─── Information ───

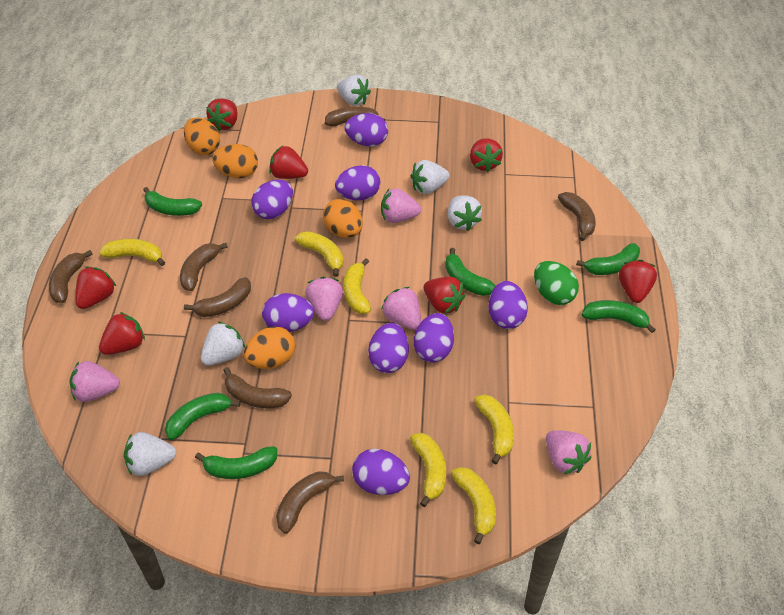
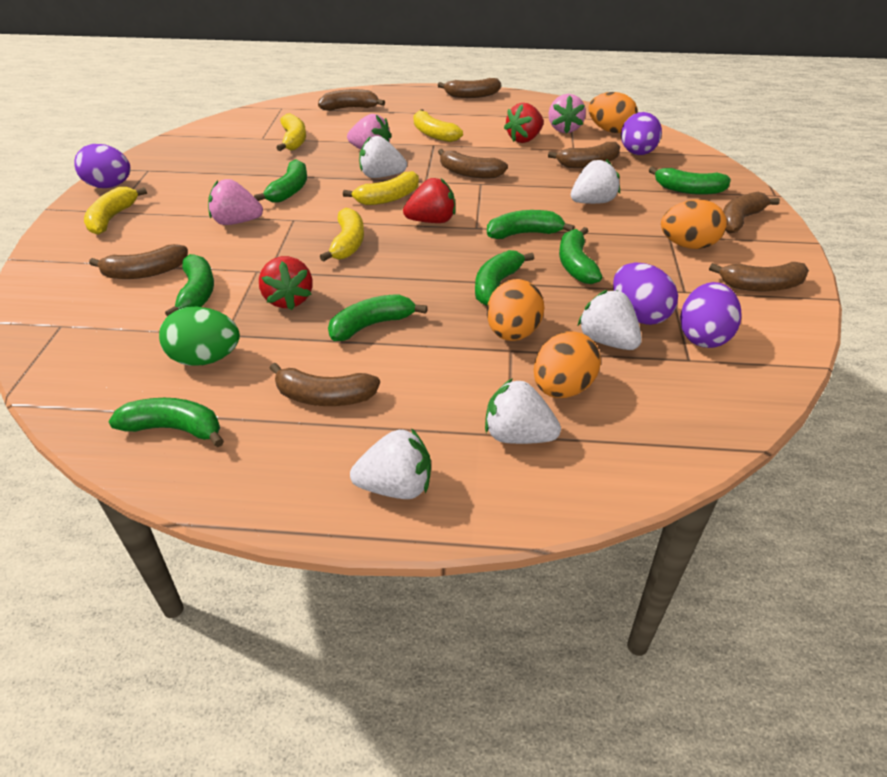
brown banana: 7 -> 8
green banana: 6 -> 8
pink strawberry: 5 -> 3
purple egg: 8 -> 4
red strawberry: 7 -> 3
yellow banana: 6 -> 5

───

# Problem description
Search the material above for the string "banana". Show every line that holds it.

# Solution
brown banana: 7 -> 8
green banana: 6 -> 8
yellow banana: 6 -> 5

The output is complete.